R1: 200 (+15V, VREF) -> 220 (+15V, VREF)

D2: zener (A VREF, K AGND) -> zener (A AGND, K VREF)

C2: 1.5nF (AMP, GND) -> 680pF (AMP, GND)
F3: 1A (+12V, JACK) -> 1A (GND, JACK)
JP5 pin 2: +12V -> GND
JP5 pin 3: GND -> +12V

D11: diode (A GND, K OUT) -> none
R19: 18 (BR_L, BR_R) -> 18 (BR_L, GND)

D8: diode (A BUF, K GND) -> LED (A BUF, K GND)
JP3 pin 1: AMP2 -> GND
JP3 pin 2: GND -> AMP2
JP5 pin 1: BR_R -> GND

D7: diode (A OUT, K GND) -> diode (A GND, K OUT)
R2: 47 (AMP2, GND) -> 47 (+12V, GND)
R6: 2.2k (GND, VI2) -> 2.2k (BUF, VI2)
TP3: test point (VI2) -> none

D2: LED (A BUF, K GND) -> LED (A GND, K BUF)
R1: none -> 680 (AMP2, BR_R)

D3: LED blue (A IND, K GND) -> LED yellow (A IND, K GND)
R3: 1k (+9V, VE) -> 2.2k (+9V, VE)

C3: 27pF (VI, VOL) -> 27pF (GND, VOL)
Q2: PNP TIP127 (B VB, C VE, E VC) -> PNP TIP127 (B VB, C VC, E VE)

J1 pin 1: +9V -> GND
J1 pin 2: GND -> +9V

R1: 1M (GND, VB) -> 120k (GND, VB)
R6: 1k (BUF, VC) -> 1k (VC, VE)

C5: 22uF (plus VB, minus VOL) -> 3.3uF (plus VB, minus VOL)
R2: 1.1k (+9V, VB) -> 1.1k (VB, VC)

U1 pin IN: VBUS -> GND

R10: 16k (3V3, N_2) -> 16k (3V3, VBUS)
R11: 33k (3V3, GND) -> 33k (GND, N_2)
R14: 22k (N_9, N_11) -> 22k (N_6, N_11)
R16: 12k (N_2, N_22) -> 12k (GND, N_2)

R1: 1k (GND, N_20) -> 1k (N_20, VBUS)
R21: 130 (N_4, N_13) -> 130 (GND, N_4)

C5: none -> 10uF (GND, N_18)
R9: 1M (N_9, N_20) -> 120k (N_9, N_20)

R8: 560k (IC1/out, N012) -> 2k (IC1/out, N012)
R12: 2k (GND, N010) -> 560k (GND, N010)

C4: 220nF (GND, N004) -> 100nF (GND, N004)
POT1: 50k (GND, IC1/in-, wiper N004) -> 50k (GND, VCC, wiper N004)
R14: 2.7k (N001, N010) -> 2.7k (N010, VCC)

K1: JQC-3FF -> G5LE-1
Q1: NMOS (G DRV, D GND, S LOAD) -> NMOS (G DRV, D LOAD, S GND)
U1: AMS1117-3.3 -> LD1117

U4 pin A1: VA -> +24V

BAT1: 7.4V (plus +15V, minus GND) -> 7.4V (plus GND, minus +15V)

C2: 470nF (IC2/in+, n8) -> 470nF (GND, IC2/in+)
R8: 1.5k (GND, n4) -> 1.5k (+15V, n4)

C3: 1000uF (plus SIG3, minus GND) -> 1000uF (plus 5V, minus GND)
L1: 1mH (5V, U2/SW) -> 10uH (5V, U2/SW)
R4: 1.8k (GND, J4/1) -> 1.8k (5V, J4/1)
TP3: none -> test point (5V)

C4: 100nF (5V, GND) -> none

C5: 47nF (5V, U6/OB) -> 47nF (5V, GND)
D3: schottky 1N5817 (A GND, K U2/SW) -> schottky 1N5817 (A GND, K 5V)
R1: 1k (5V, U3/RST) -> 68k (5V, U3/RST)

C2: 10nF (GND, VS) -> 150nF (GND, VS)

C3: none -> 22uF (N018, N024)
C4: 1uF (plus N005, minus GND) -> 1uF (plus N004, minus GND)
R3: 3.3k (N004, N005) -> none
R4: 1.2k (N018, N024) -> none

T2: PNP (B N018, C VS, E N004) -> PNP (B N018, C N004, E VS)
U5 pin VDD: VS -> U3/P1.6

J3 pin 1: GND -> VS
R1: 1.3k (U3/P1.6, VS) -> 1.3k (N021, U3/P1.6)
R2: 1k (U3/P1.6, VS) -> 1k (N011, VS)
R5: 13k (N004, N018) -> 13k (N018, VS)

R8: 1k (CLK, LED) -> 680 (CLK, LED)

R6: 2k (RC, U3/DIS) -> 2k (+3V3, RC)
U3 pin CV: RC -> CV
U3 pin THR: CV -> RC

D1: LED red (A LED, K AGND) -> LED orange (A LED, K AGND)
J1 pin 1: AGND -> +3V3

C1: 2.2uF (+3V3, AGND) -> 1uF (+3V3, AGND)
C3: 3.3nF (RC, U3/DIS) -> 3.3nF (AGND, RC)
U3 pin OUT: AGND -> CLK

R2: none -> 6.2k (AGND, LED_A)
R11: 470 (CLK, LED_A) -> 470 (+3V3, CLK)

Problem requirements
Lines from the start of the material through the line containing "C5: 22uF (plus" are wanted. Write them out exactly.

Exercise solution
R1: 200 (+15V, VREF) -> 220 (+15V, VREF)

D2: zener (A VREF, K AGND) -> zener (A AGND, K VREF)

C2: 1.5nF (AMP, GND) -> 680pF (AMP, GND)
F3: 1A (+12V, JACK) -> 1A (GND, JACK)
JP5 pin 2: +12V -> GND
JP5 pin 3: GND -> +12V

D11: diode (A GND, K OUT) -> none
R19: 18 (BR_L, BR_R) -> 18 (BR_L, GND)

D8: diode (A BUF, K GND) -> LED (A BUF, K GND)
JP3 pin 1: AMP2 -> GND
JP3 pin 2: GND -> AMP2
JP5 pin 1: BR_R -> GND

D7: diode (A OUT, K GND) -> diode (A GND, K OUT)
R2: 47 (AMP2, GND) -> 47 (+12V, GND)
R6: 2.2k (GND, VI2) -> 2.2k (BUF, VI2)
TP3: test point (VI2) -> none

D2: LED (A BUF, K GND) -> LED (A GND, K BUF)
R1: none -> 680 (AMP2, BR_R)

D3: LED blue (A IND, K GND) -> LED yellow (A IND, K GND)
R3: 1k (+9V, VE) -> 2.2k (+9V, VE)

C3: 27pF (VI, VOL) -> 27pF (GND, VOL)
Q2: PNP TIP127 (B VB, C VE, E VC) -> PNP TIP127 (B VB, C VC, E VE)

J1 pin 1: +9V -> GND
J1 pin 2: GND -> +9V

R1: 1M (GND, VB) -> 120k (GND, VB)
R6: 1k (BUF, VC) -> 1k (VC, VE)

C5: 22uF (plus VB, minus VOL) -> 3.3uF (plus VB, minus VOL)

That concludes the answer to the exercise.